Exercise input:
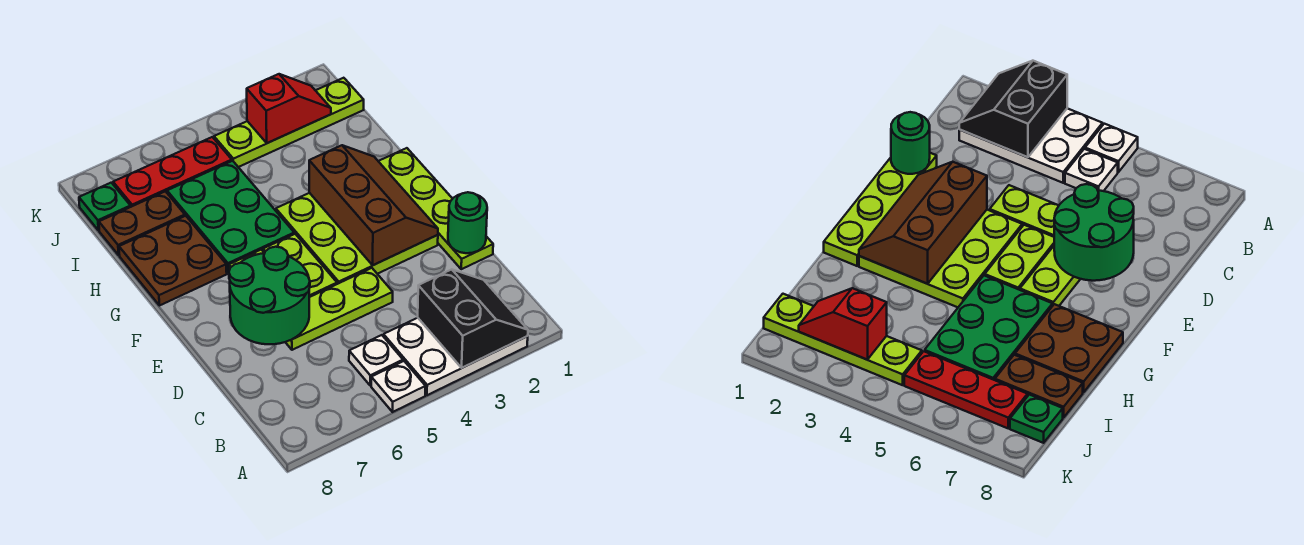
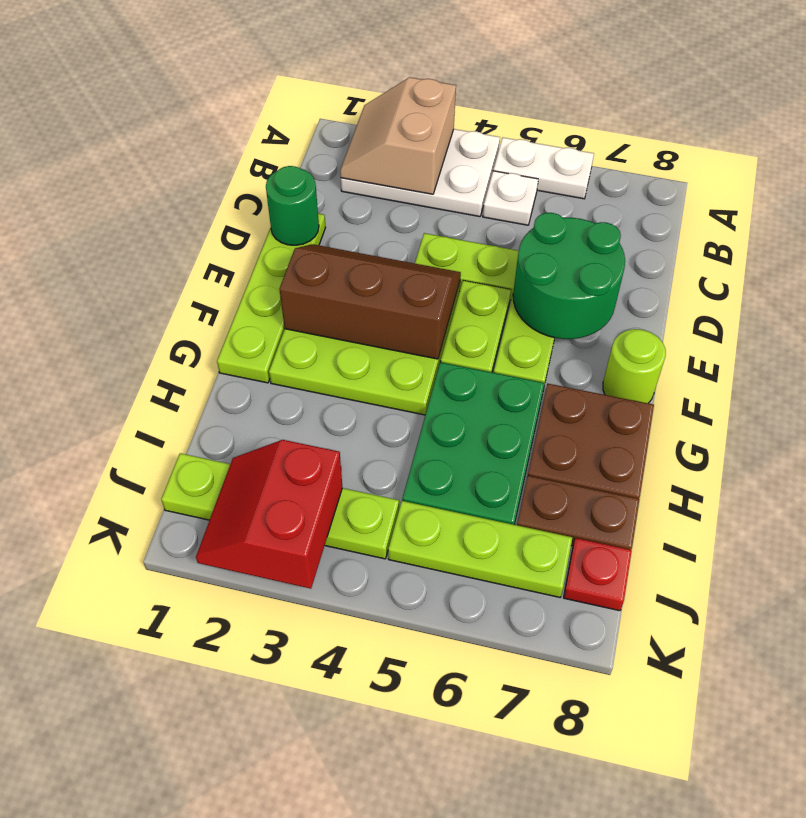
black slope A2:B3 level 2 top 3 -> tan slope A2:B3 level 2 top 3
white plate A5 level 1 -> white plate A5:A6 level 1
brown slope E2:G3 level 2 top 3 -> brown slope E2:F4 level 2 top F
none -> lime round brick F8 level 1
red slope J2:J3 level 2 top 3 -> red slope J2:K3 level 2 top 3
red plate J5:J7 level 1 -> lime plate J5:J7 level 1
green plate J8 level 1 -> red plate J8 level 1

Exercise requirements:
A single figure is required: how many lines above contain the word "plate".

Written answer:
3